ABOUT THIS EXERCISE ▸ Reproduce each line from the records that holds "purple".

##### DATA

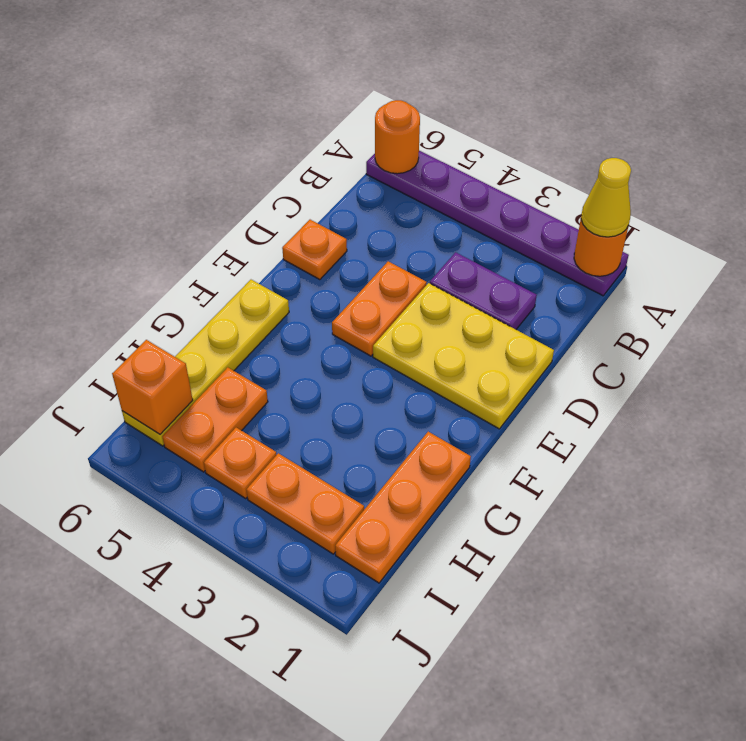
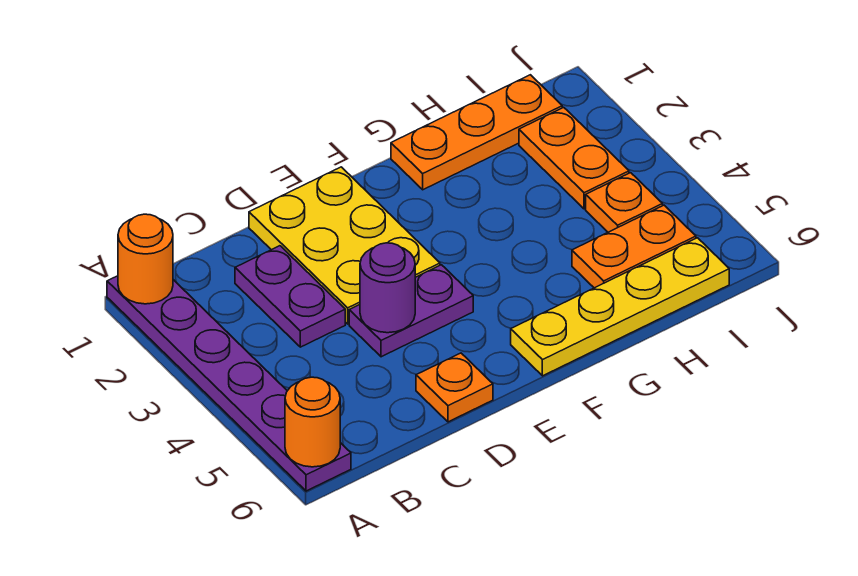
yellow cone A1 level 3 -> none
orange plate D4:E4 level 1 -> purple plate D4:E4 level 1
none -> purple round brick D4 level 2
orange brick I6 level 2 -> none

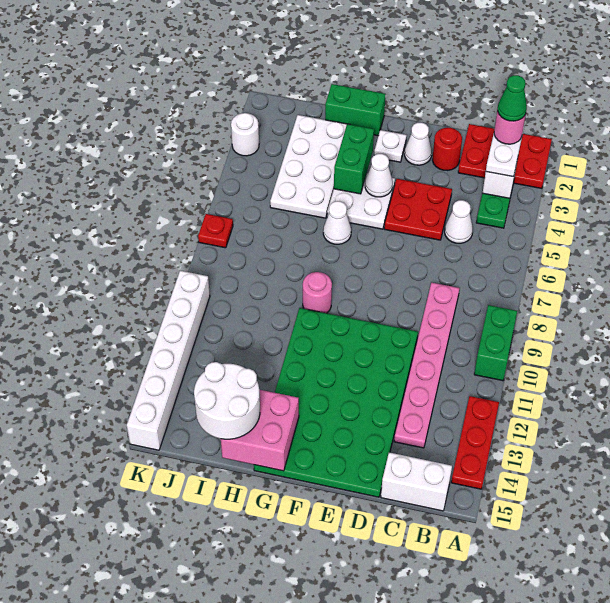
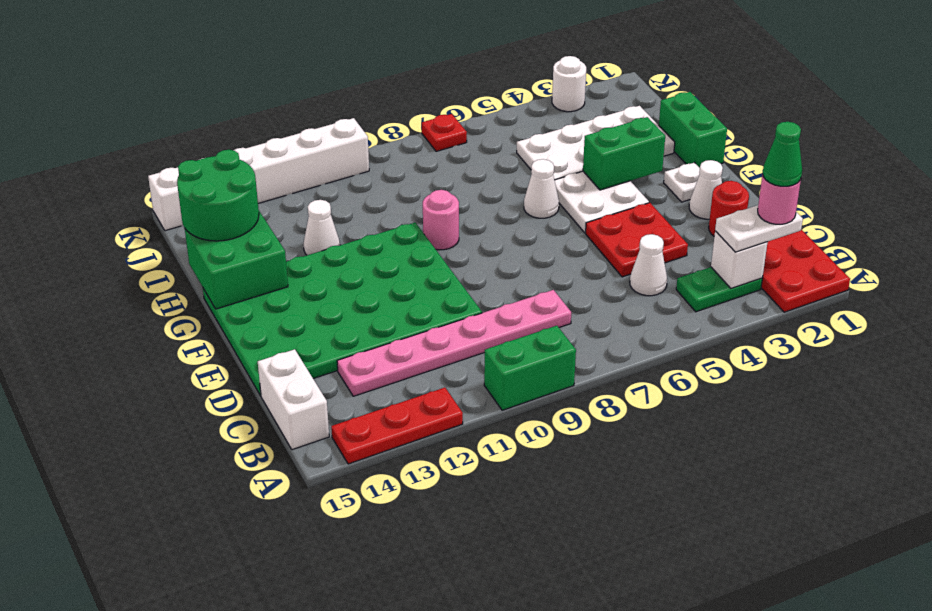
white cone F4 level 2 -> white cone H12 level 1
pink brick G14:H15 level 2 -> green brick G14:H15 level 2
white round brick H14:I15 level 3 -> green round brick H14:I15 level 3

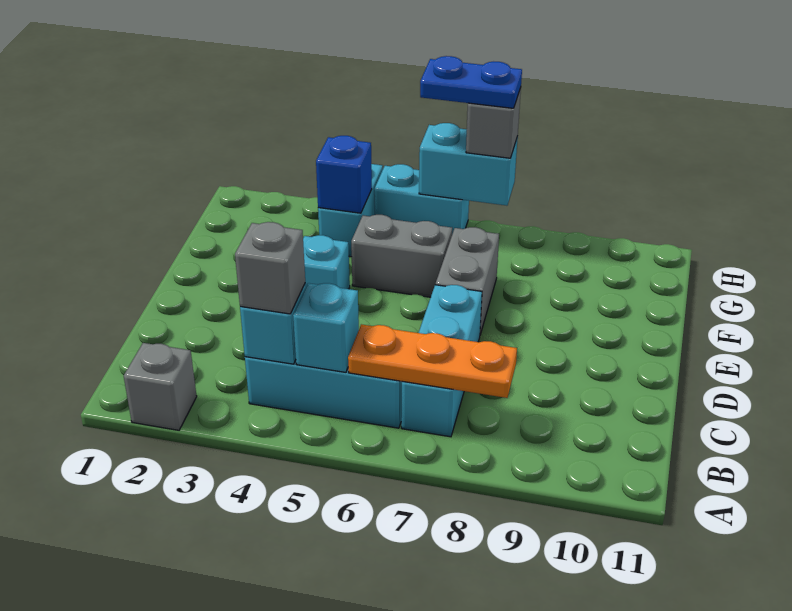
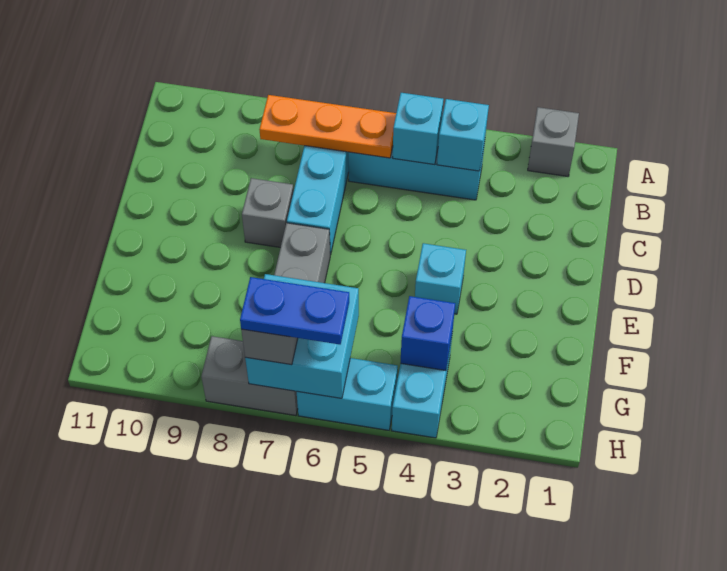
grey brick B4 level 3 -> grey brick D8 level 1
grey brick F5:F6 level 1 -> grey brick H7:H8 level 1
cyan brick H6:H7 level 2 -> cyan brick G6:H7 level 2

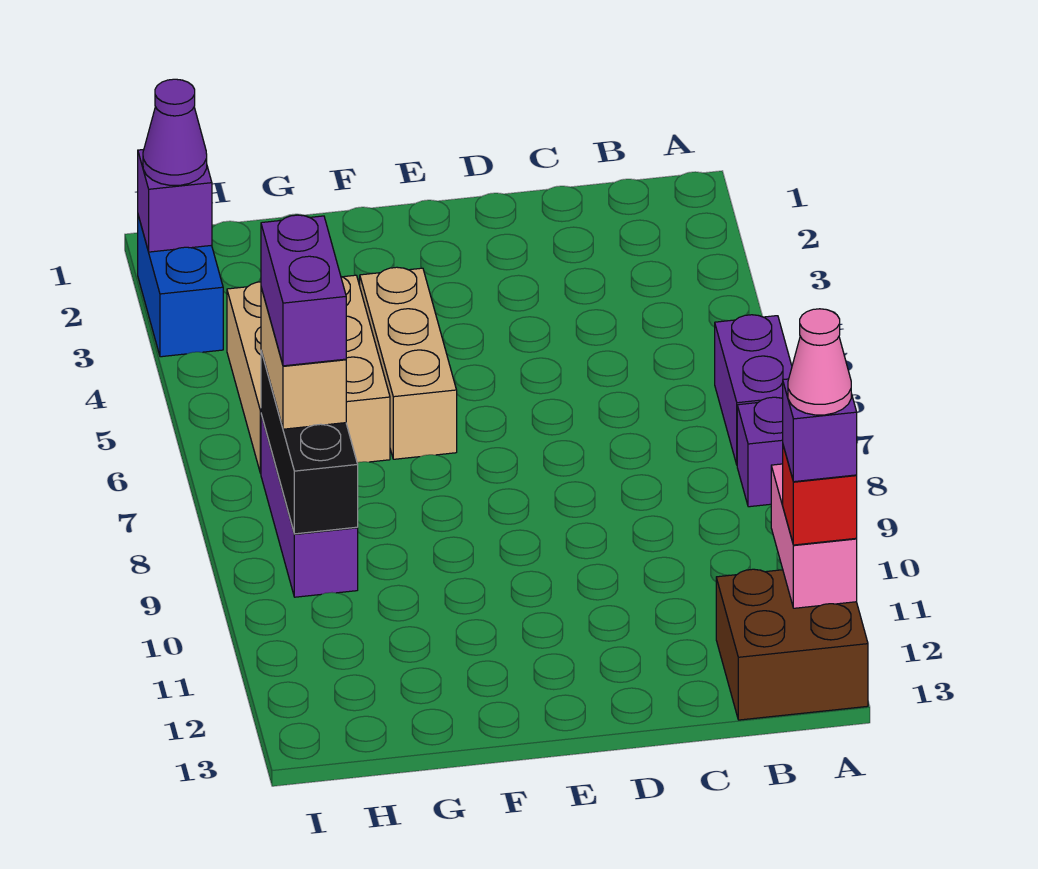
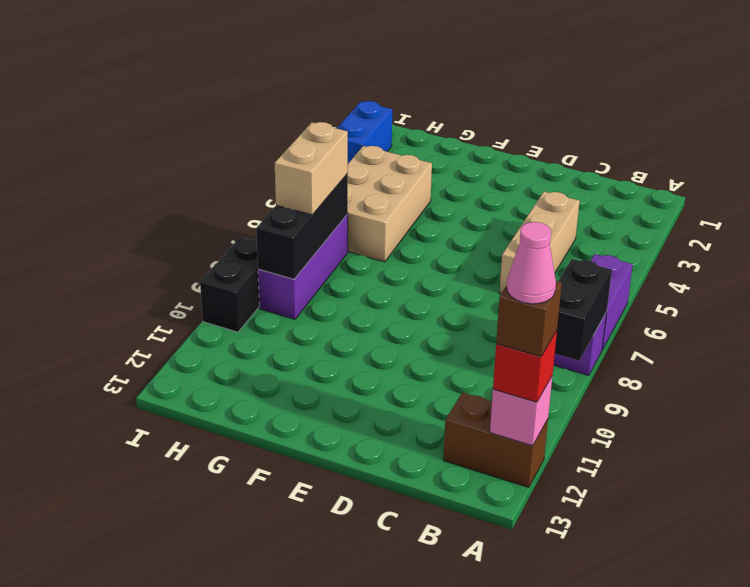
none -> black brick A8:A9 level 2
pink brick A11:A12 level 2 -> pink brick A12 level 2
brown brick A12:B13 level 1 -> brown brick A12:B12 level 1
purple brick A12 level 4 -> brown brick A12 level 4
tan brick F4:F6 level 1 -> tan brick C4:C6 level 1
purple brick H7:H8 level 4 -> none
purple brick I2 level 2 -> none
purple cone I2 level 3 -> none
none -> black brick I9:I10 level 1

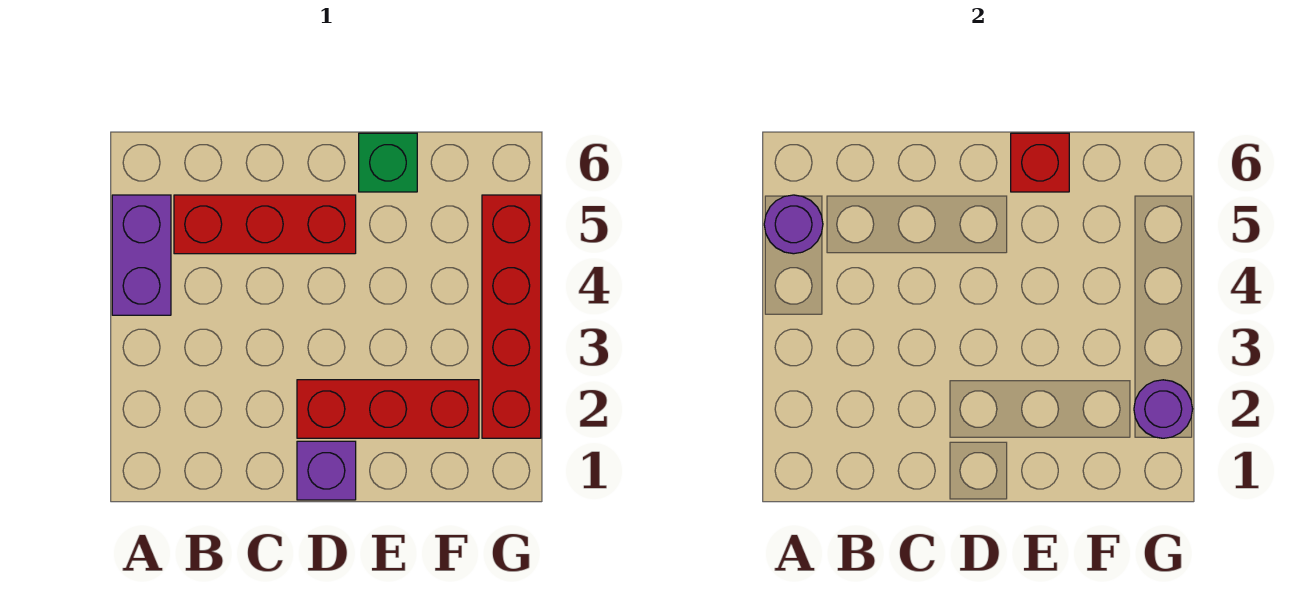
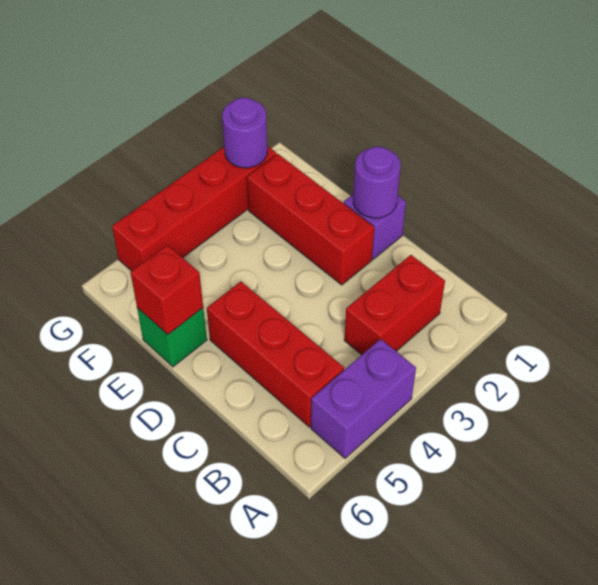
purple round brick A5 level 2 -> purple round brick D1 level 2
none -> red brick B2:B3 level 1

##########

SOLUTION FOR THIS EXERCISE ▸
orange plate D4:E4 level 1 -> purple plate D4:E4 level 1
none -> purple round brick D4 level 2
purple brick A12 level 4 -> brown brick A12 level 4
purple brick H7:H8 level 4 -> none
purple brick I2 level 2 -> none
purple cone I2 level 3 -> none
purple round brick A5 level 2 -> purple round brick D1 level 2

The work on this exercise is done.